● **WORK TO COMPLETE**
Each entry needs to be retyped exactly, with nothing added or dropped.

Dataset entries
============================================================
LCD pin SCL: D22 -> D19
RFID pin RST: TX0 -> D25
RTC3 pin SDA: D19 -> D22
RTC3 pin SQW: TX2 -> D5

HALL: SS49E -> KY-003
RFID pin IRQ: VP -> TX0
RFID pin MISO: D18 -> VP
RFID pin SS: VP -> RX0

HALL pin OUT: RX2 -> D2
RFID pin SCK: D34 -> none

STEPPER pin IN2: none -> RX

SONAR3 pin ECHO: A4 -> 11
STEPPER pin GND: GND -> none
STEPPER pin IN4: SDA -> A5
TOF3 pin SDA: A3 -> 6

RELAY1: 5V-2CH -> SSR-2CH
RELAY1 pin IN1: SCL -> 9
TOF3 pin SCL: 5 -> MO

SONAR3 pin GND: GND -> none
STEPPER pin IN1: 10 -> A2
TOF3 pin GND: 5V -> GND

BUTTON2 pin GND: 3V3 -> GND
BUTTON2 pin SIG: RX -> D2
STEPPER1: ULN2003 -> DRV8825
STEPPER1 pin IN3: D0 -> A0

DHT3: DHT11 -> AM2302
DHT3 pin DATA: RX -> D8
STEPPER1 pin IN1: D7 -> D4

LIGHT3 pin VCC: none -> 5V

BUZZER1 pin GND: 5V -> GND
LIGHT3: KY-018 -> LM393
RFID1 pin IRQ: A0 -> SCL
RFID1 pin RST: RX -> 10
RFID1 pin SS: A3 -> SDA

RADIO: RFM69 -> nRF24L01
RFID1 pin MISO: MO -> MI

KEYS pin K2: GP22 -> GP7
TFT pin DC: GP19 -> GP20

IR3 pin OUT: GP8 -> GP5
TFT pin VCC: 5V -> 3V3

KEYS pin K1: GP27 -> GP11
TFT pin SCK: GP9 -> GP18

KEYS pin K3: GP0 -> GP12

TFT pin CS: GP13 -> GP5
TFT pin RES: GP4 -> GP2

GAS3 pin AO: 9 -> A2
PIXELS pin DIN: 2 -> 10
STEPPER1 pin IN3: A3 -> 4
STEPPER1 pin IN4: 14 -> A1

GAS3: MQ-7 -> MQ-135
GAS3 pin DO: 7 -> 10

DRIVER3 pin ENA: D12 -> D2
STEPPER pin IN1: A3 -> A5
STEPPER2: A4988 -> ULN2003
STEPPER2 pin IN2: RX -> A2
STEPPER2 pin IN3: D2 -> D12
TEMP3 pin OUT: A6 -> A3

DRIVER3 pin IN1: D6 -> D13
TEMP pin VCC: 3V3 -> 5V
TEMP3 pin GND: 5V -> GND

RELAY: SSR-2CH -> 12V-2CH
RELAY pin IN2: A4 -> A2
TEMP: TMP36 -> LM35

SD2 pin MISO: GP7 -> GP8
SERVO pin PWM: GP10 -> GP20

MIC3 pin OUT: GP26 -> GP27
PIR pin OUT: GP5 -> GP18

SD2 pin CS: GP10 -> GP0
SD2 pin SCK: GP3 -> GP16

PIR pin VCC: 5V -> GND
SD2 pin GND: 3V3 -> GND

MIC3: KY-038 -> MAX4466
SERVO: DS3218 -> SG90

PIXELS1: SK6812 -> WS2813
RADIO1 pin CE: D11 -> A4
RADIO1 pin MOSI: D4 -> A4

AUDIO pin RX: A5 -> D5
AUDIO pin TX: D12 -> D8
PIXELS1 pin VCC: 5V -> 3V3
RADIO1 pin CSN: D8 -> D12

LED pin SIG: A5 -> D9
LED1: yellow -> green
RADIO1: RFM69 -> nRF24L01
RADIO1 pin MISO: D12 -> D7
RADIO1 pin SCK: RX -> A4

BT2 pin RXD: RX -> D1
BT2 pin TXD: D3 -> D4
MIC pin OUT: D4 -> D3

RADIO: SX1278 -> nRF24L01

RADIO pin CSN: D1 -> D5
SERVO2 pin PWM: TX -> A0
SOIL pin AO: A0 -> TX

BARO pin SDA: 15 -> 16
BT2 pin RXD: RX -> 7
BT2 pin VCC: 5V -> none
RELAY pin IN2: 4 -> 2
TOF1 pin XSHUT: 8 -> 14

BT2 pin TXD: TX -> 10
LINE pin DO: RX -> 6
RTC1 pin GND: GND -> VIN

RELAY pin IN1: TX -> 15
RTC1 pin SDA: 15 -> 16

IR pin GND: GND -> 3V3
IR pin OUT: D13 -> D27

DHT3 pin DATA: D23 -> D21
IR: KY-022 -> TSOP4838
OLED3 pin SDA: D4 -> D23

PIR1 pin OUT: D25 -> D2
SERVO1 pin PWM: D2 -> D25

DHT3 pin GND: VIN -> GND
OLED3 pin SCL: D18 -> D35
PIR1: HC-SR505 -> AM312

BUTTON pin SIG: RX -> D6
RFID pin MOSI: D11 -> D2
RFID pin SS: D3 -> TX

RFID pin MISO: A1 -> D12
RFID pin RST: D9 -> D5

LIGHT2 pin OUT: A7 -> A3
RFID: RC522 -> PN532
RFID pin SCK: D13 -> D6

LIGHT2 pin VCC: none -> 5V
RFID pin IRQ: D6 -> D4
============================================================
● **EXERCISE RESULT**
LCD pin SCL: D22 -> D19
RFID pin RST: TX0 -> D25
RTC3 pin SDA: D19 -> D22
RTC3 pin SQW: TX2 -> D5

HALL: SS49E -> KY-003
RFID pin IRQ: VP -> TX0
RFID pin MISO: D18 -> VP
RFID pin SS: VP -> RX0

HALL pin OUT: RX2 -> D2
RFID pin SCK: D34 -> none

STEPPER pin IN2: none -> RX

SONAR3 pin ECHO: A4 -> 11
STEPPER pin GND: GND -> none
STEPPER pin IN4: SDA -> A5
TOF3 pin SDA: A3 -> 6

RELAY1: 5V-2CH -> SSR-2CH
RELAY1 pin IN1: SCL -> 9
TOF3 pin SCL: 5 -> MO

SONAR3 pin GND: GND -> none
STEPPER pin IN1: 10 -> A2
TOF3 pin GND: 5V -> GND

BUTTON2 pin GND: 3V3 -> GND
BUTTON2 pin SIG: RX -> D2
STEPPER1: ULN2003 -> DRV8825
STEPPER1 pin IN3: D0 -> A0

DHT3: DHT11 -> AM2302
DHT3 pin DATA: RX -> D8
STEPPER1 pin IN1: D7 -> D4

LIGHT3 pin VCC: none -> 5V

BUZZER1 pin GND: 5V -> GND
LIGHT3: KY-018 -> LM393
RFID1 pin IRQ: A0 -> SCL
RFID1 pin RST: RX -> 10
RFID1 pin SS: A3 -> SDA

RADIO: RFM69 -> nRF24L01
RFID1 pin MISO: MO -> MI

KEYS pin K2: GP22 -> GP7
TFT pin DC: GP19 -> GP20

IR3 pin OUT: GP8 -> GP5
TFT pin VCC: 5V -> 3V3

KEYS pin K1: GP27 -> GP11
TFT pin SCK: GP9 -> GP18

KEYS pin K3: GP0 -> GP12

TFT pin CS: GP13 -> GP5
TFT pin RES: GP4 -> GP2

GAS3 pin AO: 9 -> A2
PIXELS pin DIN: 2 -> 10
STEPPER1 pin IN3: A3 -> 4
STEPPER1 pin IN4: 14 -> A1

GAS3: MQ-7 -> MQ-135
GAS3 pin DO: 7 -> 10

DRIVER3 pin ENA: D12 -> D2
STEPPER pin IN1: A3 -> A5
STEPPER2: A4988 -> ULN2003
STEPPER2 pin IN2: RX -> A2
STEPPER2 pin IN3: D2 -> D12
TEMP3 pin OUT: A6 -> A3

DRIVER3 pin IN1: D6 -> D13
TEMP pin VCC: 3V3 -> 5V
TEMP3 pin GND: 5V -> GND

RELAY: SSR-2CH -> 12V-2CH
RELAY pin IN2: A4 -> A2
TEMP: TMP36 -> LM35

SD2 pin MISO: GP7 -> GP8
SERVO pin PWM: GP10 -> GP20

MIC3 pin OUT: GP26 -> GP27
PIR pin OUT: GP5 -> GP18

SD2 pin CS: GP10 -> GP0
SD2 pin SCK: GP3 -> GP16

PIR pin VCC: 5V -> GND
SD2 pin GND: 3V3 -> GND

MIC3: KY-038 -> MAX4466
SERVO: DS3218 -> SG90

PIXELS1: SK6812 -> WS2813
RADIO1 pin CE: D11 -> A4
RADIO1 pin MOSI: D4 -> A4

AUDIO pin RX: A5 -> D5
AUDIO pin TX: D12 -> D8
PIXELS1 pin VCC: 5V -> 3V3
RADIO1 pin CSN: D8 -> D12

LED pin SIG: A5 -> D9
LED1: yellow -> green
RADIO1: RFM69 -> nRF24L01
RADIO1 pin MISO: D12 -> D7
RADIO1 pin SCK: RX -> A4

BT2 pin RXD: RX -> D1
BT2 pin TXD: D3 -> D4
MIC pin OUT: D4 -> D3

RADIO: SX1278 -> nRF24L01

RADIO pin CSN: D1 -> D5
SERVO2 pin PWM: TX -> A0
SOIL pin AO: A0 -> TX

BARO pin SDA: 15 -> 16
BT2 pin RXD: RX -> 7
BT2 pin VCC: 5V -> none
RELAY pin IN2: 4 -> 2
TOF1 pin XSHUT: 8 -> 14

BT2 pin TXD: TX -> 10
LINE pin DO: RX -> 6
RTC1 pin GND: GND -> VIN

RELAY pin IN1: TX -> 15
RTC1 pin SDA: 15 -> 16

IR pin GND: GND -> 3V3
IR pin OUT: D13 -> D27

DHT3 pin DATA: D23 -> D21
IR: KY-022 -> TSOP4838
OLED3 pin SDA: D4 -> D23

PIR1 pin OUT: D25 -> D2
SERVO1 pin PWM: D2 -> D25

DHT3 pin GND: VIN -> GND
OLED3 pin SCL: D18 -> D35
PIR1: HC-SR505 -> AM312

BUTTON pin SIG: RX -> D6
RFID pin MOSI: D11 -> D2
RFID pin SS: D3 -> TX

RFID pin MISO: A1 -> D12
RFID pin RST: D9 -> D5

LIGHT2 pin OUT: A7 -> A3
RFID: RC522 -> PN532
RFID pin SCK: D13 -> D6

LIGHT2 pin VCC: none -> 5V
RFID pin IRQ: D6 -> D4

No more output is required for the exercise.